- Exercise goal:
Copy all the lines of the listing below exactly. Skip the images.

»»

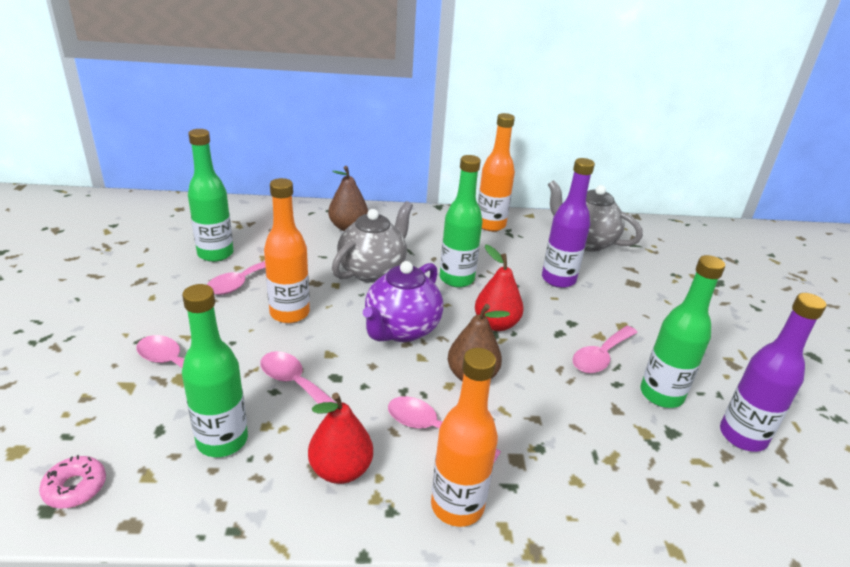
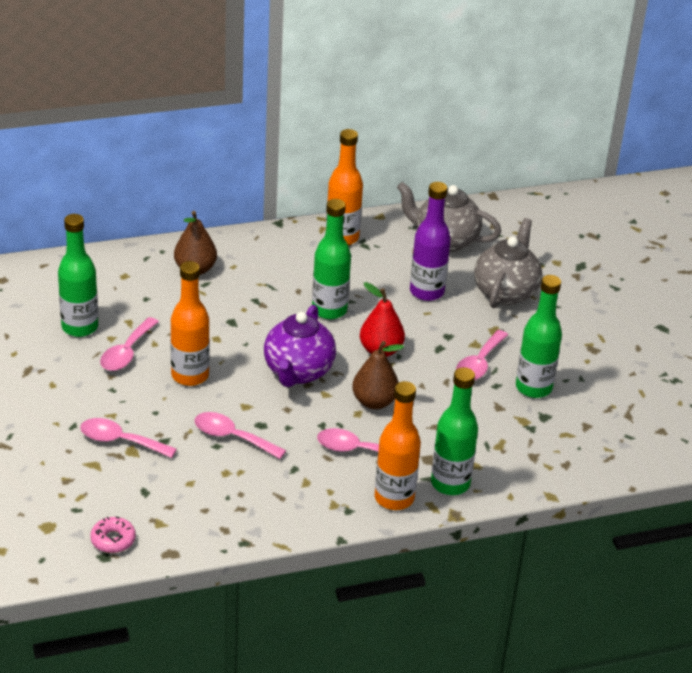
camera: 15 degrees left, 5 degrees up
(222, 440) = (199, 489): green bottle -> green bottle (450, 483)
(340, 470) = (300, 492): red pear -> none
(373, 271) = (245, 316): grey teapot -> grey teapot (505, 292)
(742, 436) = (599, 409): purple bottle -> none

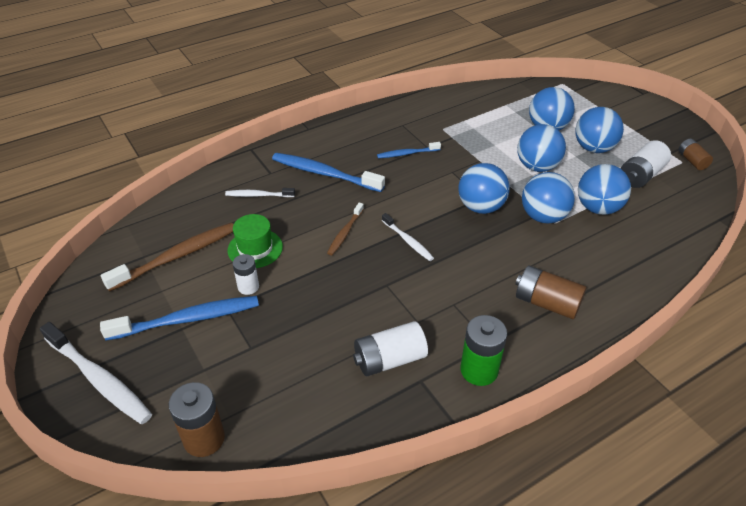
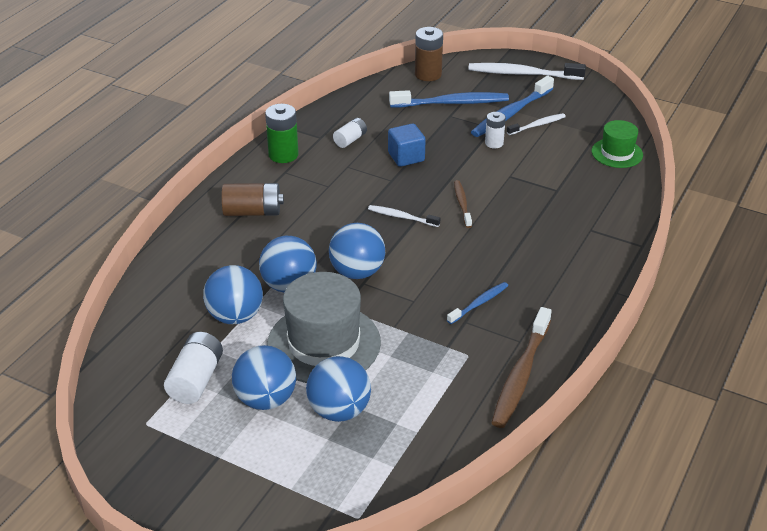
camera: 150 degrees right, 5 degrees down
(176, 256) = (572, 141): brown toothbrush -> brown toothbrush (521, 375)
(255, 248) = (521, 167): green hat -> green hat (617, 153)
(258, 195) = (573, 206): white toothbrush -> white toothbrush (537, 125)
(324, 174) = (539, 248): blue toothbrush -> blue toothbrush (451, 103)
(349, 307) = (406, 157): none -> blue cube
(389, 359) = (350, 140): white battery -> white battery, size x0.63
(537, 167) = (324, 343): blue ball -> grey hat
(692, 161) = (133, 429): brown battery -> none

««

- Exercise result:
camera: 15 degrees left, 5 degrees up
(222, 440) = (199, 489): green bottle -> green bottle (450, 483)
(340, 470) = (300, 492): red pear -> none
(373, 271) = (245, 316): grey teapot -> grey teapot (505, 292)
(742, 436) = (599, 409): purple bottle -> none

camera: 150 degrees right, 5 degrees down
(176, 256) = (572, 141): brown toothbrush -> brown toothbrush (521, 375)
(255, 248) = (521, 167): green hat -> green hat (617, 153)
(258, 195) = (573, 206): white toothbrush -> white toothbrush (537, 125)
(324, 174) = (539, 248): blue toothbrush -> blue toothbrush (451, 103)
(349, 307) = (406, 157): none -> blue cube
(389, 359) = (350, 140): white battery -> white battery, size x0.63
(537, 167) = (324, 343): blue ball -> grey hat
(692, 161) = (133, 429): brown battery -> none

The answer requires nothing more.